What you are asked to do:
Transcribe the listing below exactly, without pictures.

Provided data:
=-=-=-=-=

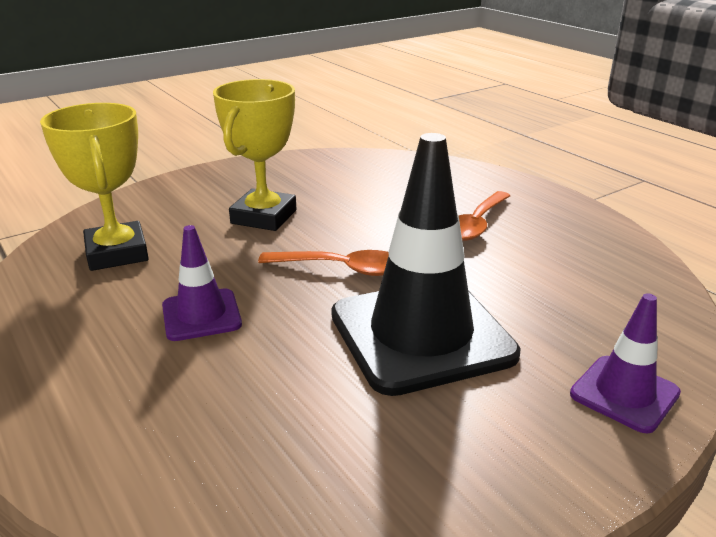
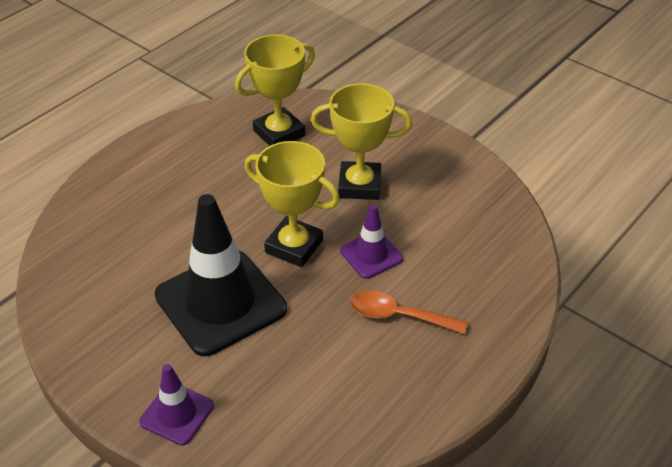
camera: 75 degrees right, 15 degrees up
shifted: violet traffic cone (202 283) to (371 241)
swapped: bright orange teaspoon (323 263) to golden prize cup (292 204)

=-=-=-=-=

Answer box:
camera: 75 degrees right, 15 degrees up
shifted: violet traffic cone (202 283) to (371 241)
swapped: bright orange teaspoon (323 263) to golden prize cup (292 204)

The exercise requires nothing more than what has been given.